--- WHAT IS EXPECTED ---
Lines with "turquoise": how many are there in the listing below? Reply with the number only.

--- PROVIDED ENTRIES ---
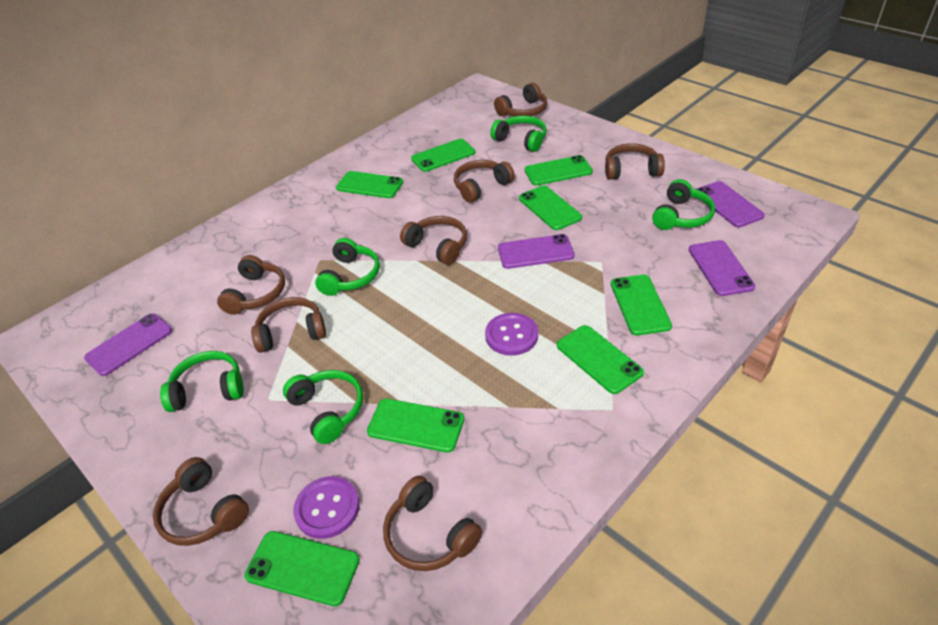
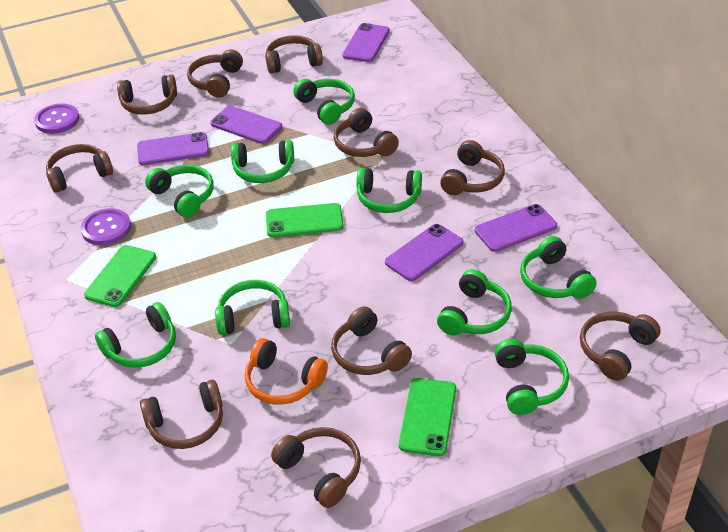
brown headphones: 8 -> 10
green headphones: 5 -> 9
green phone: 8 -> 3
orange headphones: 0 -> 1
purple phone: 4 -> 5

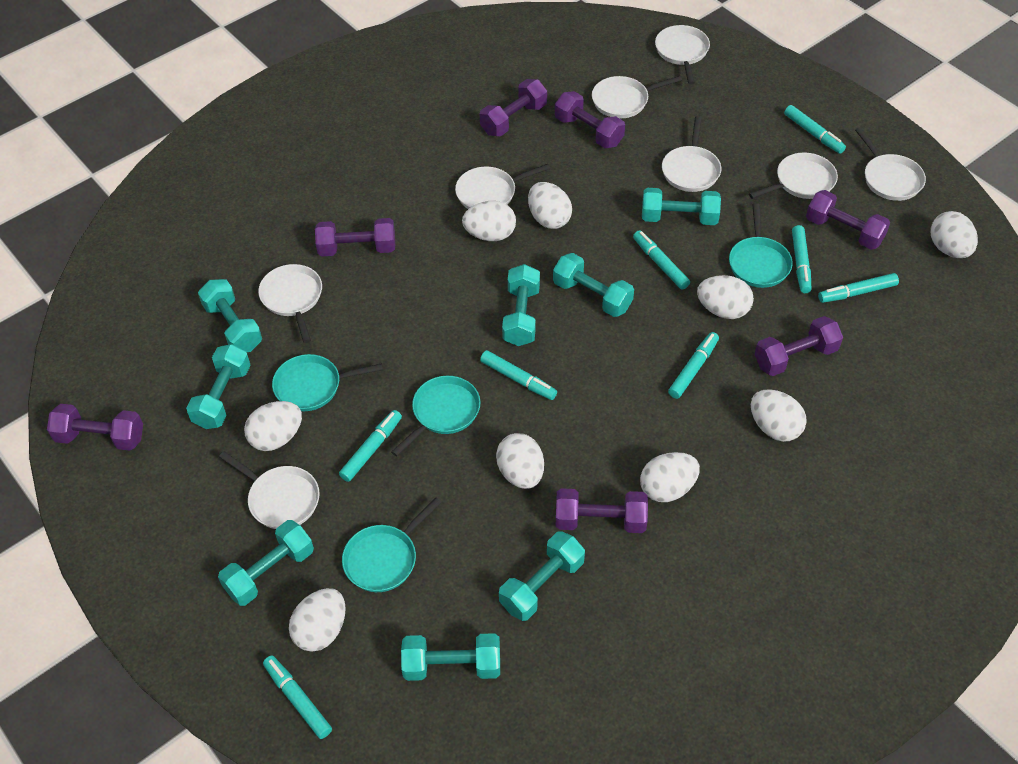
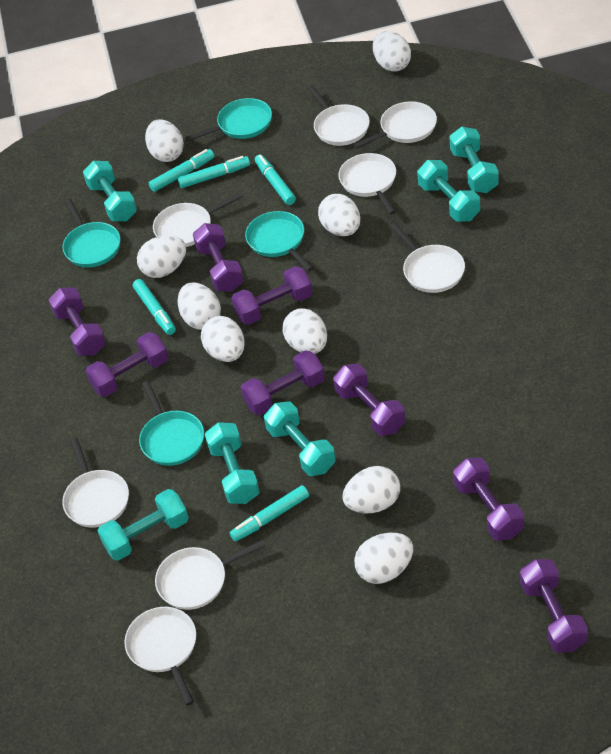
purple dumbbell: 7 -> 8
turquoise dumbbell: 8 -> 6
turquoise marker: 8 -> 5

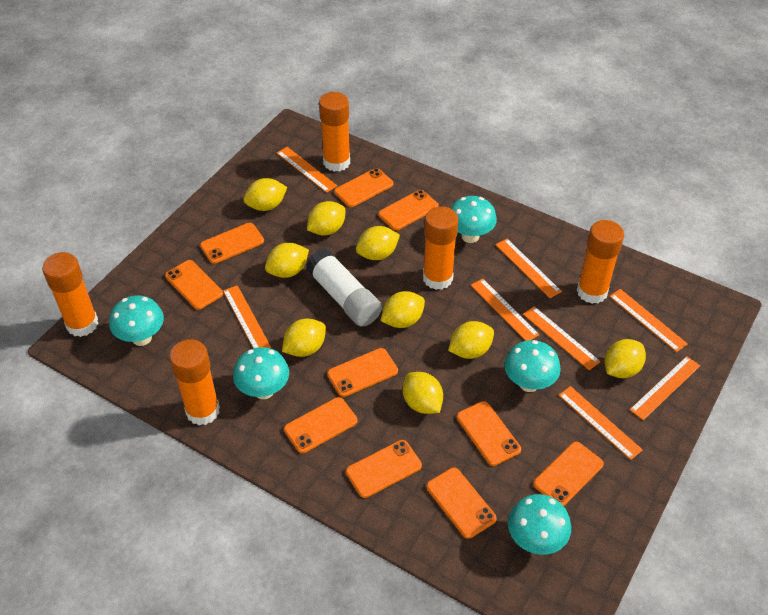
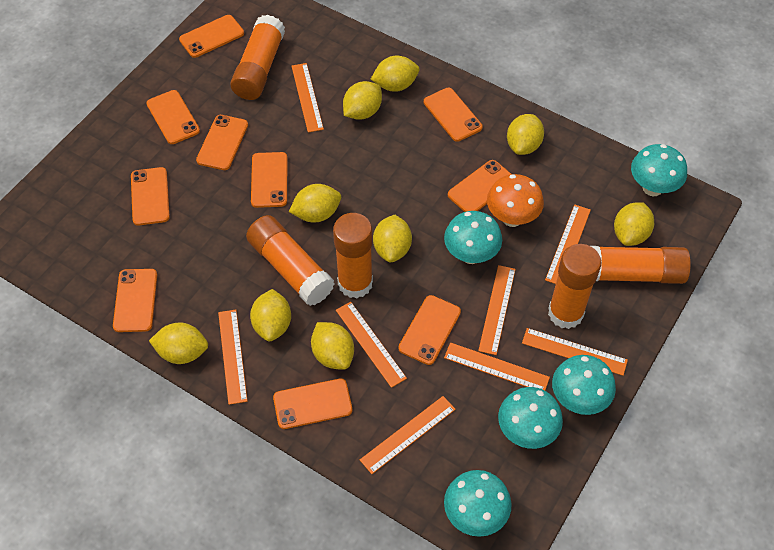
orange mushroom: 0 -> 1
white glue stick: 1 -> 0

--- ANSWER BELOW ---
2